(RECORDS SHOWN):
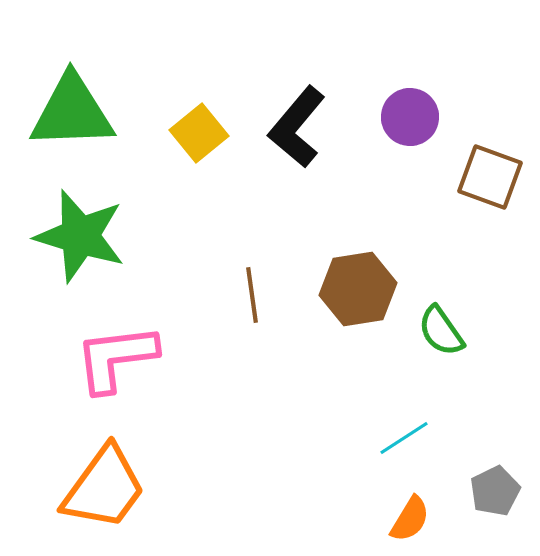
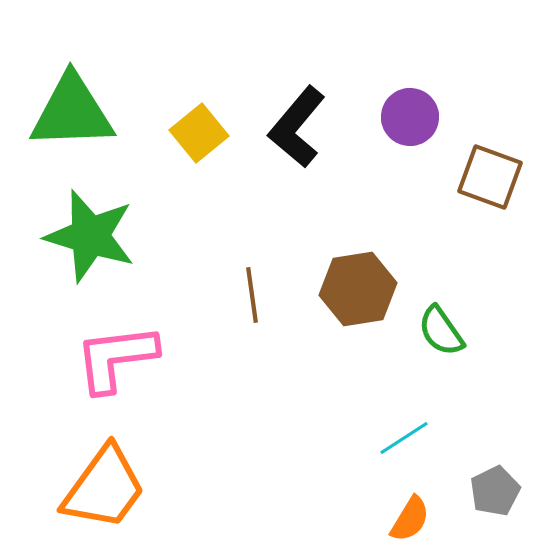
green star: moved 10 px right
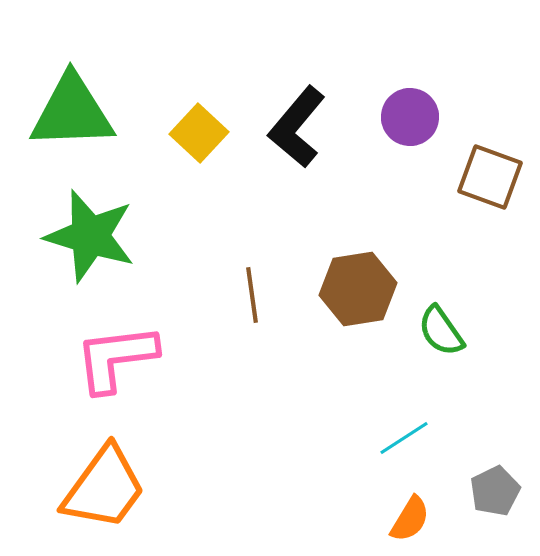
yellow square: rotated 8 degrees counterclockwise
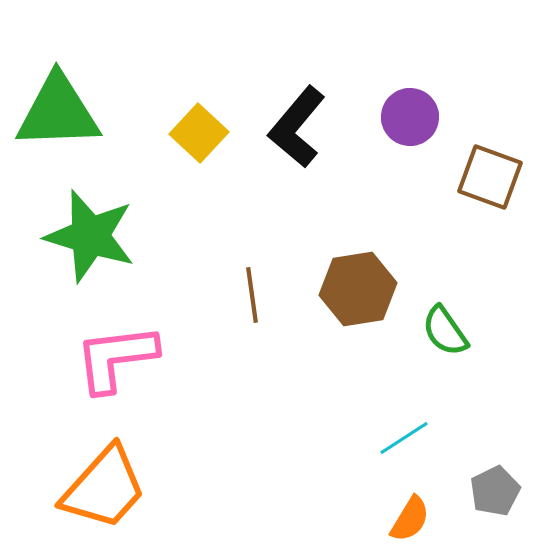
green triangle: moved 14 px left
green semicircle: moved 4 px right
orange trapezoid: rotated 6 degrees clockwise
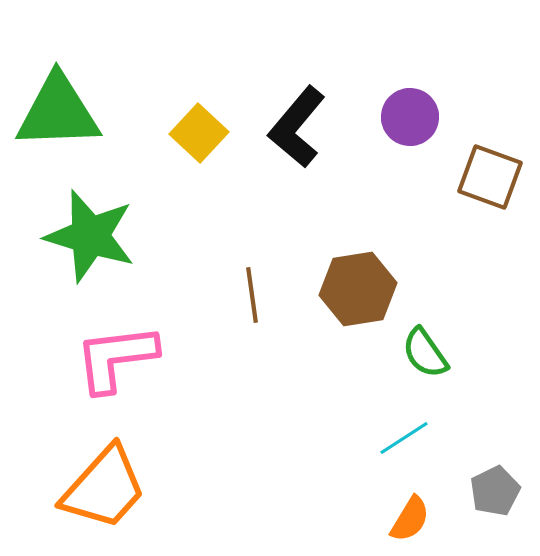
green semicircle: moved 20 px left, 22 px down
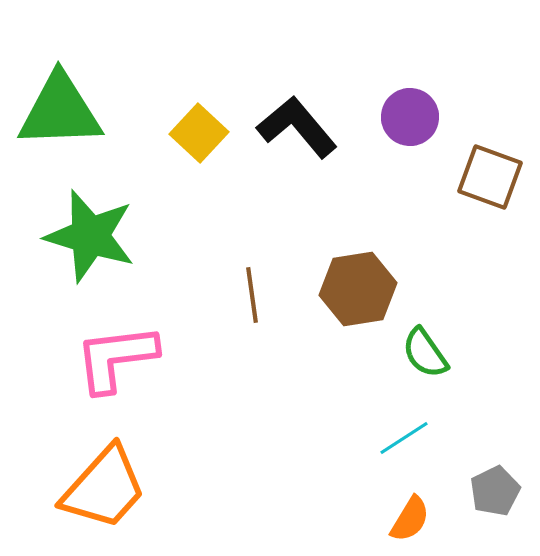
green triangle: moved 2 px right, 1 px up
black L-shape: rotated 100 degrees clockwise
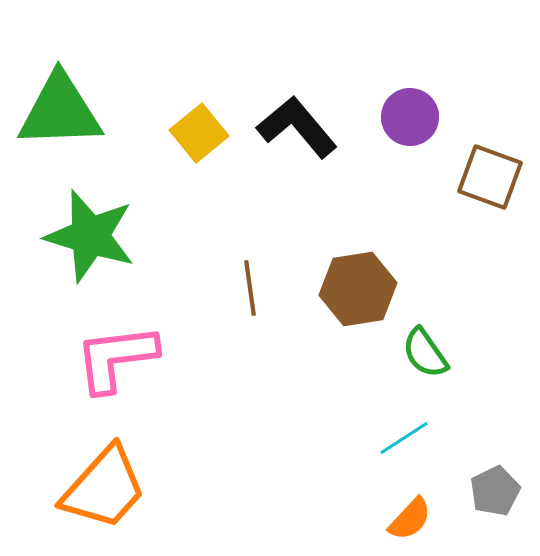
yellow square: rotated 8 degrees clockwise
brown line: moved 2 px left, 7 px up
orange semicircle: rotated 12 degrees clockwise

(TASK GOAL):
Rewrite the listing above, replacing each "moved" with "shifted" and leaving everything else unchanged. Leave out the pictures.

(EXPECTED ANSWER):
green star: shifted 10 px right
yellow square: rotated 8 degrees counterclockwise
green triangle: shifted 14 px left
green semicircle: shifted 4 px right
orange trapezoid: rotated 6 degrees clockwise
green semicircle: shifted 20 px left, 22 px down
green triangle: shifted 2 px right, 1 px up
black L-shape: rotated 100 degrees clockwise
yellow square: rotated 8 degrees clockwise
brown line: shifted 2 px left, 7 px up
orange semicircle: rotated 12 degrees clockwise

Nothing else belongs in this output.